ACTION ITEM
Starting at the line below that contains "Q2: NPN BC337", print each line through the end of the records exactly as it appears.

# # # # # # #

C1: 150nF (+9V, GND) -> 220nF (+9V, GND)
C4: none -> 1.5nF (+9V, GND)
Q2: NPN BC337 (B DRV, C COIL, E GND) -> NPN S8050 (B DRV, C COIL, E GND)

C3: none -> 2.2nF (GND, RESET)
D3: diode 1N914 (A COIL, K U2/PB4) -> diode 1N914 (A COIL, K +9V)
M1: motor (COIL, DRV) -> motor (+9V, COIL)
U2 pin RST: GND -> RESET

# # # # # # #

OUTPUT FOR THIS EXERCISE
Q2: NPN BC337 (B DRV, C COIL, E GND) -> NPN S8050 (B DRV, C COIL, E GND)

C3: none -> 2.2nF (GND, RESET)
D3: diode 1N914 (A COIL, K U2/PB4) -> diode 1N914 (A COIL, K +9V)
M1: motor (COIL, DRV) -> motor (+9V, COIL)
U2 pin RST: GND -> RESET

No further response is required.